Copy out all of the items below word for word, keeping every line as it appears.

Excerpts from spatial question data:
--- START ---

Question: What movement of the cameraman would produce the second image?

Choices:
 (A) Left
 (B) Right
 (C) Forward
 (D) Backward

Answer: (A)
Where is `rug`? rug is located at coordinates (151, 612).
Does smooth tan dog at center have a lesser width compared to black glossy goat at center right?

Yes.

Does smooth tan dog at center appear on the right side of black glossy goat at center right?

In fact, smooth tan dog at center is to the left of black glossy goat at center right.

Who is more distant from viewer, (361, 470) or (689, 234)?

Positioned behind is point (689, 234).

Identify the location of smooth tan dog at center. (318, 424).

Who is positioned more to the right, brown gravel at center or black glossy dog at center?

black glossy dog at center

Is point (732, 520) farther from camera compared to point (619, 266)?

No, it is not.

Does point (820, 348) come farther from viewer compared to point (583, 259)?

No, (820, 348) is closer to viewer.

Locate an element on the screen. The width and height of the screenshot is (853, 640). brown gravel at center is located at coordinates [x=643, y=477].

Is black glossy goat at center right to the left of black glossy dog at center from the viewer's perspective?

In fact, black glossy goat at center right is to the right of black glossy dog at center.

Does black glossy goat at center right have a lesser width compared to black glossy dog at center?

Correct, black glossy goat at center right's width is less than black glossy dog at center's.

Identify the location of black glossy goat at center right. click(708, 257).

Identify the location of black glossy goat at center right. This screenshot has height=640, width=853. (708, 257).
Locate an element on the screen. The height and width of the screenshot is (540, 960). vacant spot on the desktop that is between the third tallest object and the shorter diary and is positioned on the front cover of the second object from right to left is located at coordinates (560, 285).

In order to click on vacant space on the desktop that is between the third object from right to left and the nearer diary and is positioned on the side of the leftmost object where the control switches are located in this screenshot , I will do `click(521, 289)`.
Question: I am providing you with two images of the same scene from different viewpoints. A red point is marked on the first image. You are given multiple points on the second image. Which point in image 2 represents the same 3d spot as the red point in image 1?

--- END ---

* **FULL OUTPUT**
Question: What movement of the cameraman would produce the second image?

Choices:
 (A) Left
 (B) Right
 (C) Forward
 (D) Backward

Answer: (A)
Where is `rug`? rug is located at coordinates (151, 612).
Does smooth tan dog at center have a lesser width compared to black glossy goat at center right?

Yes.

Does smooth tan dog at center appear on the right side of black glossy goat at center right?

In fact, smooth tan dog at center is to the left of black glossy goat at center right.

Who is more distant from viewer, (361, 470) or (689, 234)?

Positioned behind is point (689, 234).

Identify the location of smooth tan dog at center. (318, 424).

Who is positioned more to the right, brown gravel at center or black glossy dog at center?

black glossy dog at center

Is point (732, 520) farther from camera compared to point (619, 266)?

No, it is not.

Does point (820, 348) come farther from viewer compared to point (583, 259)?

No, (820, 348) is closer to viewer.

Locate an element on the screen. The width and height of the screenshot is (853, 640). brown gravel at center is located at coordinates [x=643, y=477].

Is black glossy goat at center right to the left of black glossy dog at center from the viewer's perspective?

In fact, black glossy goat at center right is to the right of black glossy dog at center.

Does black glossy goat at center right have a lesser width compared to black glossy dog at center?

Correct, black glossy goat at center right's width is less than black glossy dog at center's.

Identify the location of black glossy goat at center right. click(708, 257).

Identify the location of black glossy goat at center right. This screenshot has height=640, width=853. (708, 257).
Locate an element on the screen. The height and width of the screenshot is (540, 960). vacant spot on the desktop that is between the third tallest object and the shorter diary and is positioned on the front cover of the second object from right to left is located at coordinates (560, 285).

In order to click on vacant space on the desktop that is between the third object from right to left and the nearer diary and is positioned on the side of the leftmost object where the control switches are located in this screenshot , I will do `click(521, 289)`.
Question: I am providing you with two images of the same scene from different viewpoints. A red point is marked on the first image. You are given multiple points on the second image. Which point in image 2 represents the same 3d spot as the red point in image 1?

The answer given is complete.